#### WHAT IS BEING ASKED:
Locate and copy each line in the data that contains the word "scissors".

(Scene change data)
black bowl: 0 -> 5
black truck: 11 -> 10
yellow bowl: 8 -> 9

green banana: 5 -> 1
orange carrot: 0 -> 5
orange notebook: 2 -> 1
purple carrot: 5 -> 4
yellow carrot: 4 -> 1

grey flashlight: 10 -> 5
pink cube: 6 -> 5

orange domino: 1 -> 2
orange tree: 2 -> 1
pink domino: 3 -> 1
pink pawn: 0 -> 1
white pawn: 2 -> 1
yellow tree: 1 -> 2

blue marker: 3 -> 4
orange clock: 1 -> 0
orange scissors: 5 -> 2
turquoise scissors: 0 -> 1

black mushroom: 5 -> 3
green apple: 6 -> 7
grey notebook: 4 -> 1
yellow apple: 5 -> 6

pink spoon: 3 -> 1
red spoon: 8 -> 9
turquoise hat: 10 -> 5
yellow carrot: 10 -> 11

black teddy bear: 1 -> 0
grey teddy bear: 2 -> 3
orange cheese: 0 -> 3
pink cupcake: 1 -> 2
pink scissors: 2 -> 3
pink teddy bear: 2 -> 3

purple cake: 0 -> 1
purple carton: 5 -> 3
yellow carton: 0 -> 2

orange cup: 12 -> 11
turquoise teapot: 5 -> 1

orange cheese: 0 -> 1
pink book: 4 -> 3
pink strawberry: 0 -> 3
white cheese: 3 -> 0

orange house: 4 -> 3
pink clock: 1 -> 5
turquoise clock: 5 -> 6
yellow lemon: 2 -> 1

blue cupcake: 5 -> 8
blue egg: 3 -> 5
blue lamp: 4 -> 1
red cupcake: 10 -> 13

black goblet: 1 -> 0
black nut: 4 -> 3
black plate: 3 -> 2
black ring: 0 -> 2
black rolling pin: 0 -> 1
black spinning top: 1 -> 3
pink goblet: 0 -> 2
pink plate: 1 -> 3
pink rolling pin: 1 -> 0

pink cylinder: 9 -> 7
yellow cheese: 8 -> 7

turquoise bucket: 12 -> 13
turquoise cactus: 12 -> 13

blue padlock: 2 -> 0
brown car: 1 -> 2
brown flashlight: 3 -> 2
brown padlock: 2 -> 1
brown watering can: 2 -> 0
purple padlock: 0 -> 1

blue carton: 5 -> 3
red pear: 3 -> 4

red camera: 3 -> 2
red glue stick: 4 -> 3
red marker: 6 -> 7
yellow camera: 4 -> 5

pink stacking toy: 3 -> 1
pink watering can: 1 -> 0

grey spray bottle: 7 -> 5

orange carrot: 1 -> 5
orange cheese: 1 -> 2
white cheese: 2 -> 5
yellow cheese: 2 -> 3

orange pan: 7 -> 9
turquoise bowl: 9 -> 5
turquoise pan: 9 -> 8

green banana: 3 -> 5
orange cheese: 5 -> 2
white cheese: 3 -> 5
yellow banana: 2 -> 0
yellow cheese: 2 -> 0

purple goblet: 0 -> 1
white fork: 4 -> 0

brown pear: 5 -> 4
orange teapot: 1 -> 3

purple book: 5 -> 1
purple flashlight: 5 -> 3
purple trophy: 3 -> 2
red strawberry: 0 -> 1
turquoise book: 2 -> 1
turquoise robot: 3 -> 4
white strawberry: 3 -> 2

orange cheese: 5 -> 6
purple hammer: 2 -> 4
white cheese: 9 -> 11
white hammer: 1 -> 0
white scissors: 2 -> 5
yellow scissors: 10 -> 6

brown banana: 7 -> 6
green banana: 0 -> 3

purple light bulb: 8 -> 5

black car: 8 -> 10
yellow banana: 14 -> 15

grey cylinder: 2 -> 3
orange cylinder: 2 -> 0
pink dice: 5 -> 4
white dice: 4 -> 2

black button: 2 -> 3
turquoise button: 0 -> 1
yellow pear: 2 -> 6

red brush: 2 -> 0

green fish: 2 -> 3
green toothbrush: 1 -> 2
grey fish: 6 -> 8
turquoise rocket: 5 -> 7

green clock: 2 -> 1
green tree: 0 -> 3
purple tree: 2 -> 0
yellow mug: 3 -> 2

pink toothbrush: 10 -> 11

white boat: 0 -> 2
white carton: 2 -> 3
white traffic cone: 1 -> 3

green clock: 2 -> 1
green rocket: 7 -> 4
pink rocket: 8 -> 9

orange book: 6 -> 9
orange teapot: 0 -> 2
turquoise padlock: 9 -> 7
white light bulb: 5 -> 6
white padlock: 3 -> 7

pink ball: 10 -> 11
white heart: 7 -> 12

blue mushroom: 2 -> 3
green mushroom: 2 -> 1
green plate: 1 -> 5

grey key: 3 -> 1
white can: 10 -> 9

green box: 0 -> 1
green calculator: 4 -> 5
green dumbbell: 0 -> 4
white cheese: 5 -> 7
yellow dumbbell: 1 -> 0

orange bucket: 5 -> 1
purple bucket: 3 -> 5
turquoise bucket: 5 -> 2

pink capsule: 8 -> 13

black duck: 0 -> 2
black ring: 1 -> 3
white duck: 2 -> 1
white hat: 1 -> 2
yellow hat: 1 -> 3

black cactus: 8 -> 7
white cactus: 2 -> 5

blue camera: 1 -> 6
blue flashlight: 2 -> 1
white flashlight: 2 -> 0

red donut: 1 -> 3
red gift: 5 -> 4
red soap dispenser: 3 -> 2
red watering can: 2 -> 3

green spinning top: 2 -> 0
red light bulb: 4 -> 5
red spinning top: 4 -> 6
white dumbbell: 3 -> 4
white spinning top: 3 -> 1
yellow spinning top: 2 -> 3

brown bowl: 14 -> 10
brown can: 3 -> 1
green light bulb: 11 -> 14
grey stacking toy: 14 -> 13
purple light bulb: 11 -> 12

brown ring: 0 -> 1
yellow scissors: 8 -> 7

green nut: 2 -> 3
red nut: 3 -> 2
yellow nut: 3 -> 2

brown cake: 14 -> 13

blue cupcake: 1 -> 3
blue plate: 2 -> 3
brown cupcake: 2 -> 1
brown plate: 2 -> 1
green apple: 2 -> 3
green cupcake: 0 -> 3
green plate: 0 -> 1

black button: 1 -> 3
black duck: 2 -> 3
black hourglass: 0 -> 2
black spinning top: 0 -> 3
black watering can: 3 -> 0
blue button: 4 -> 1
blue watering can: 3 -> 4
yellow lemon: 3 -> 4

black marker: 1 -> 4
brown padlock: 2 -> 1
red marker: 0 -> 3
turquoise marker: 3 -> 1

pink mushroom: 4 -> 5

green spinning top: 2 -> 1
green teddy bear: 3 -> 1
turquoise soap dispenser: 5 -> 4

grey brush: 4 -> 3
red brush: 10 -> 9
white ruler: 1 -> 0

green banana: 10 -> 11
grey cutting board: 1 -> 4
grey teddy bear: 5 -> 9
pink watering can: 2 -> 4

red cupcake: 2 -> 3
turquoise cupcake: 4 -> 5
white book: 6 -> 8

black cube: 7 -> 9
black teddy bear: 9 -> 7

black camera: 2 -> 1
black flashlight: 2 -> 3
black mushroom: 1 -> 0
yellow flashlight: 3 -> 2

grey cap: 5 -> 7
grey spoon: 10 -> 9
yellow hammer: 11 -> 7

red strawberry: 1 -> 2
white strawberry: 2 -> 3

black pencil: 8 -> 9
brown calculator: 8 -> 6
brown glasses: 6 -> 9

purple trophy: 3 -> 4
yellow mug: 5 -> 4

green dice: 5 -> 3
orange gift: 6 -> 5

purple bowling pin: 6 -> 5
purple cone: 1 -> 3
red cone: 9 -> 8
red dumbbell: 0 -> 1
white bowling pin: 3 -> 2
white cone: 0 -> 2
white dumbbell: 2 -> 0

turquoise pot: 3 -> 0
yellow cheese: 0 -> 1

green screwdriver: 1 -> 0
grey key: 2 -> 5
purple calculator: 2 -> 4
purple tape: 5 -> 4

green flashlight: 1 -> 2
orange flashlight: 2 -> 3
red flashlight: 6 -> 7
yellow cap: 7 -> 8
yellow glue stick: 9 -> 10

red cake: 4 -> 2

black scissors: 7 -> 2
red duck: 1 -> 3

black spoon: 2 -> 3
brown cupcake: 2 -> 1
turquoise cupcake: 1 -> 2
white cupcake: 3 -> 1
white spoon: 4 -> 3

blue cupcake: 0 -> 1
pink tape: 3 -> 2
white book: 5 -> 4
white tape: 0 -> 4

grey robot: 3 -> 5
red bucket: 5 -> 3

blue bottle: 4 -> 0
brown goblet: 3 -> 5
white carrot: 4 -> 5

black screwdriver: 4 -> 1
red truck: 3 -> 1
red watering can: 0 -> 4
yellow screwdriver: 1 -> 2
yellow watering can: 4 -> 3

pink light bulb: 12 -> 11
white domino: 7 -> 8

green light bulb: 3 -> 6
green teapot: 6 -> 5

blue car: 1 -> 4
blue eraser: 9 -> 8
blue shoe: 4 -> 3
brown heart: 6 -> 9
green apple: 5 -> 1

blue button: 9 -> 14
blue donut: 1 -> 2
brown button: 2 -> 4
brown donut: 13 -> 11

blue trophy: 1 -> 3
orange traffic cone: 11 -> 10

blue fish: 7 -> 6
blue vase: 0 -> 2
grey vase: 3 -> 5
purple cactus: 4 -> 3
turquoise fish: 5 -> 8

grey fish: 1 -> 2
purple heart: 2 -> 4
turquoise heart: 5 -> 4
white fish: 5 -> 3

#### SOLVED EXERCISE:
orange scissors: 5 -> 2
turquoise scissors: 0 -> 1
pink scissors: 2 -> 3
white scissors: 2 -> 5
yellow scissors: 10 -> 6
yellow scissors: 8 -> 7
black scissors: 7 -> 2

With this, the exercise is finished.